#### Information ####

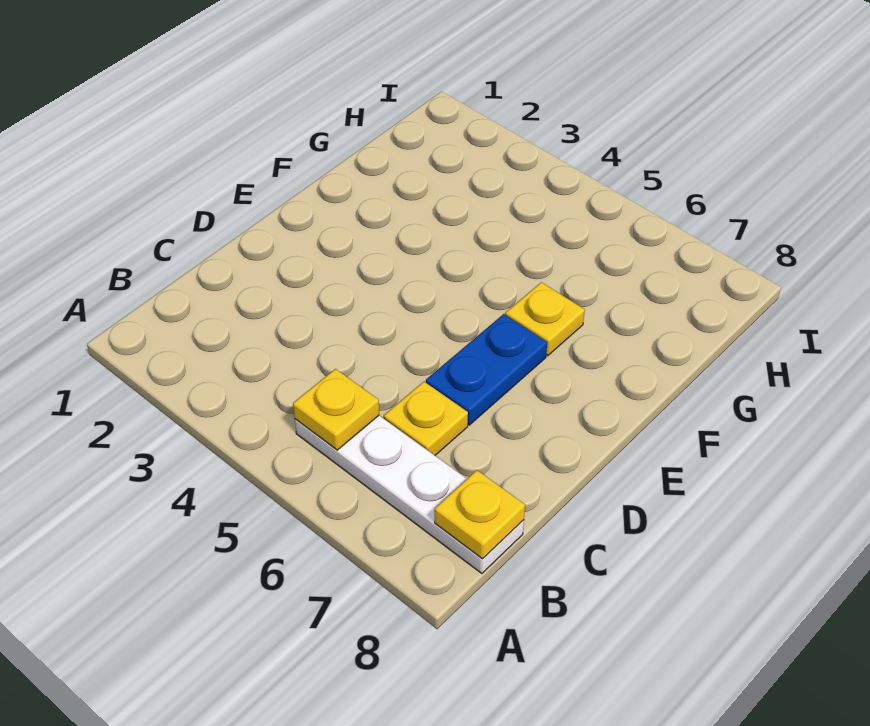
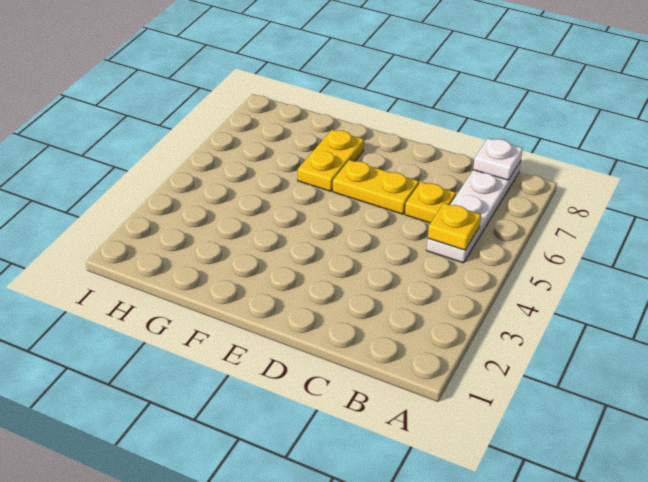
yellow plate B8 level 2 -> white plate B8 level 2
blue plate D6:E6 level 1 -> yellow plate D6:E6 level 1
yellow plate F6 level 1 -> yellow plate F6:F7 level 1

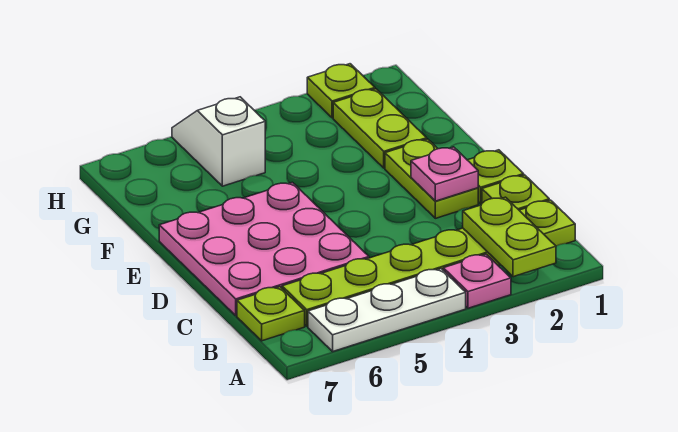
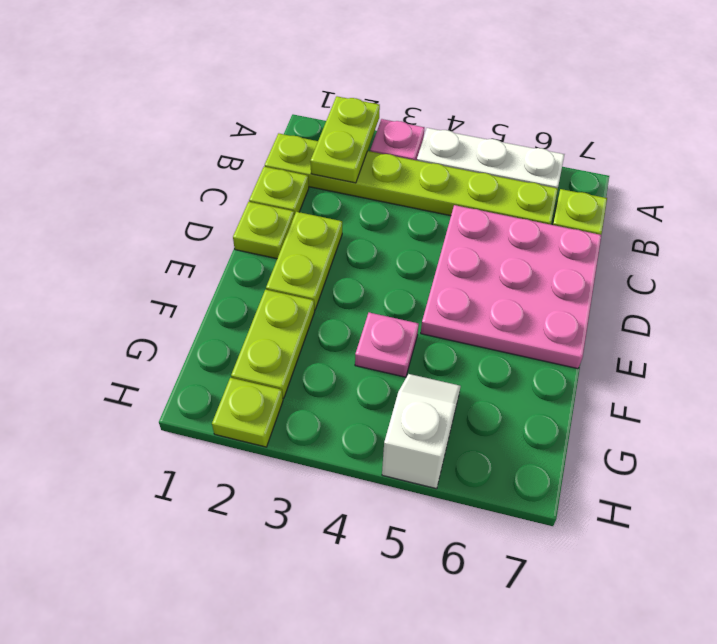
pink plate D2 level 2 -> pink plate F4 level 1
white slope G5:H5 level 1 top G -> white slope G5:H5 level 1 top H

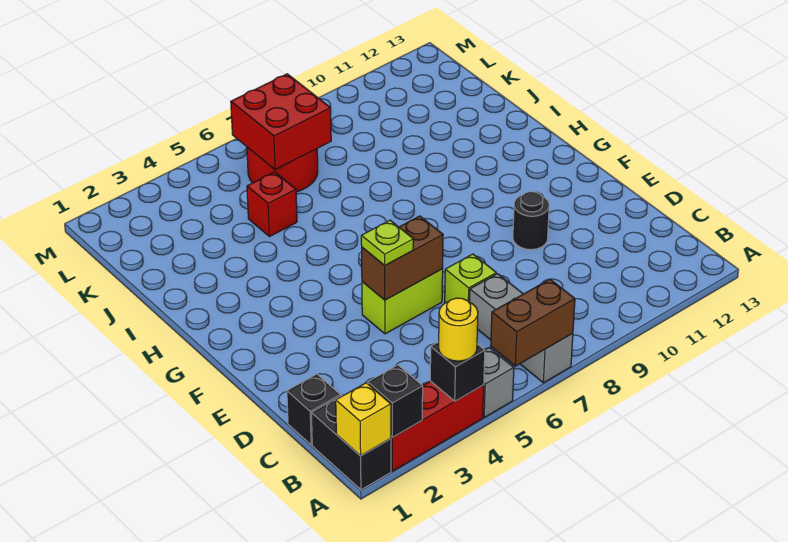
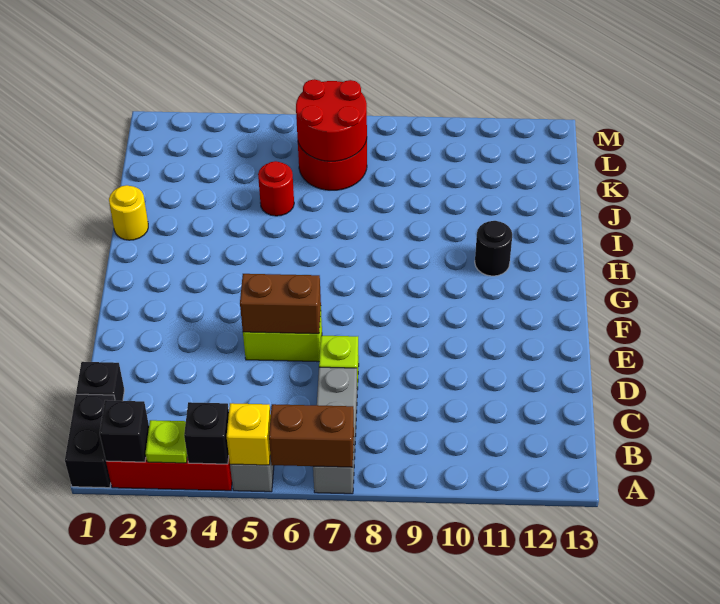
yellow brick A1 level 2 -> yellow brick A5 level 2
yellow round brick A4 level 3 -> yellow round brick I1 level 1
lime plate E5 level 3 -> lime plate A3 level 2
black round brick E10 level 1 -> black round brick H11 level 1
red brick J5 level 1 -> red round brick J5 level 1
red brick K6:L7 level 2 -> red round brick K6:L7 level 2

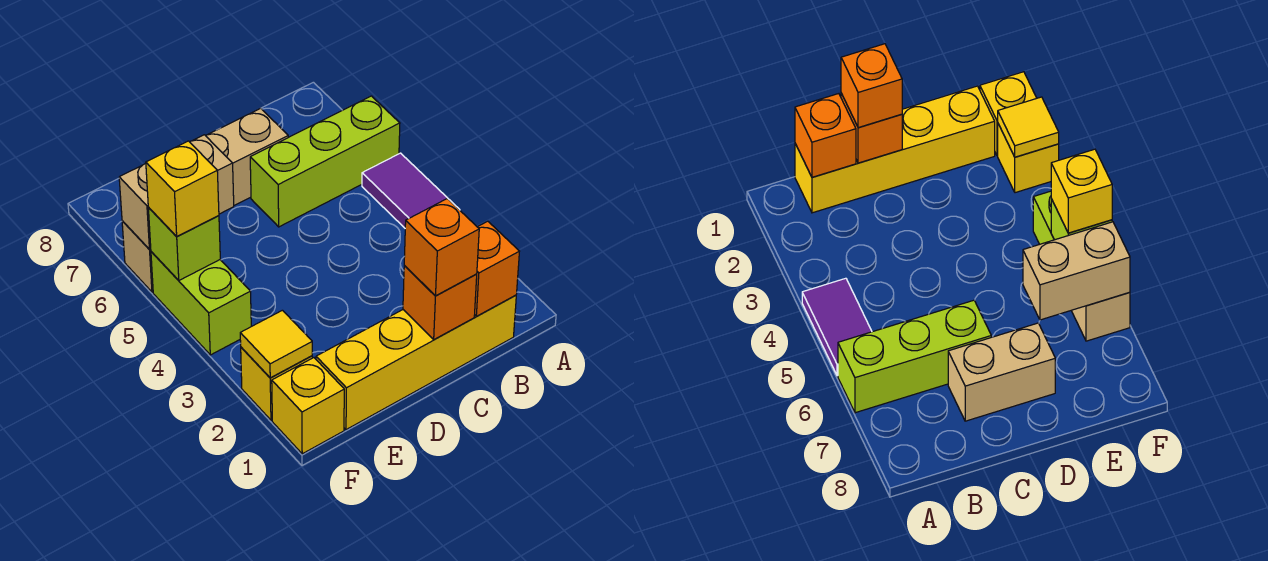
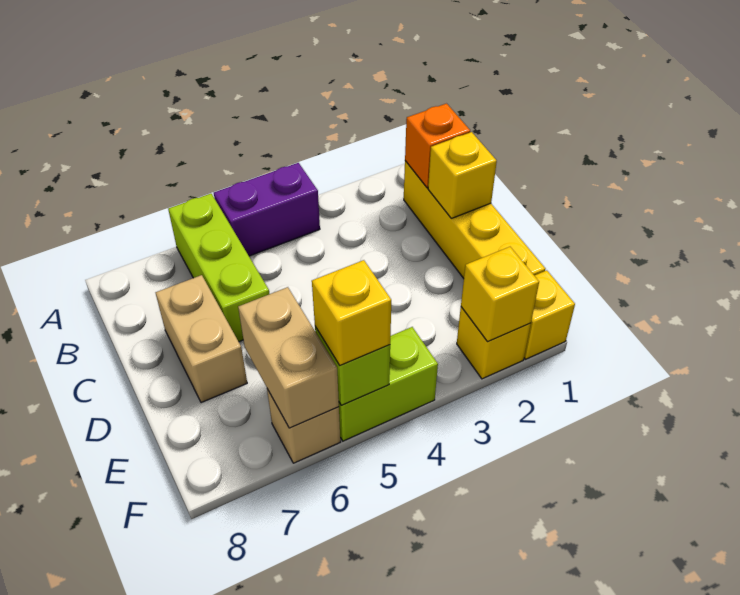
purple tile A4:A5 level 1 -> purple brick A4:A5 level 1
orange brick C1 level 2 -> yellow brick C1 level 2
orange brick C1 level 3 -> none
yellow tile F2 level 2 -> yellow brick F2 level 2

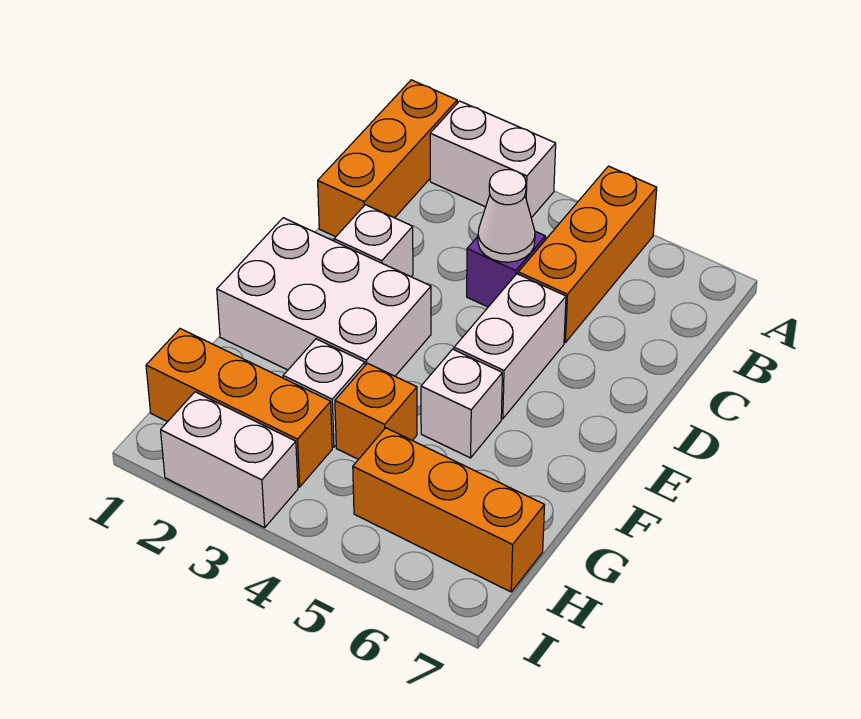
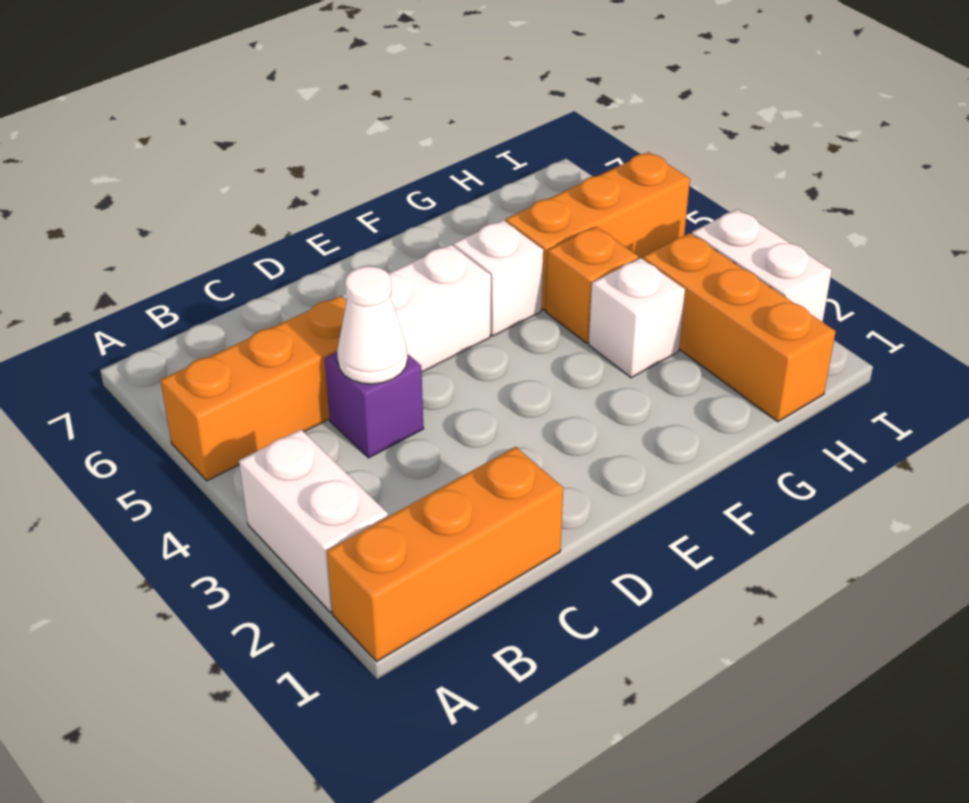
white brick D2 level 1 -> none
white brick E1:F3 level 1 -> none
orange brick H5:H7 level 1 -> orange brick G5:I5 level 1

####

_Activity_: Copy the lines above between the one holding "lime plate E5" and the one holding "orange brick C1 level 2", inclusive. Drop the pictures.

_Response below_:
lime plate E5 level 3 -> lime plate A3 level 2
black round brick E10 level 1 -> black round brick H11 level 1
red brick J5 level 1 -> red round brick J5 level 1
red brick K6:L7 level 2 -> red round brick K6:L7 level 2

purple tile A4:A5 level 1 -> purple brick A4:A5 level 1
orange brick C1 level 2 -> yellow brick C1 level 2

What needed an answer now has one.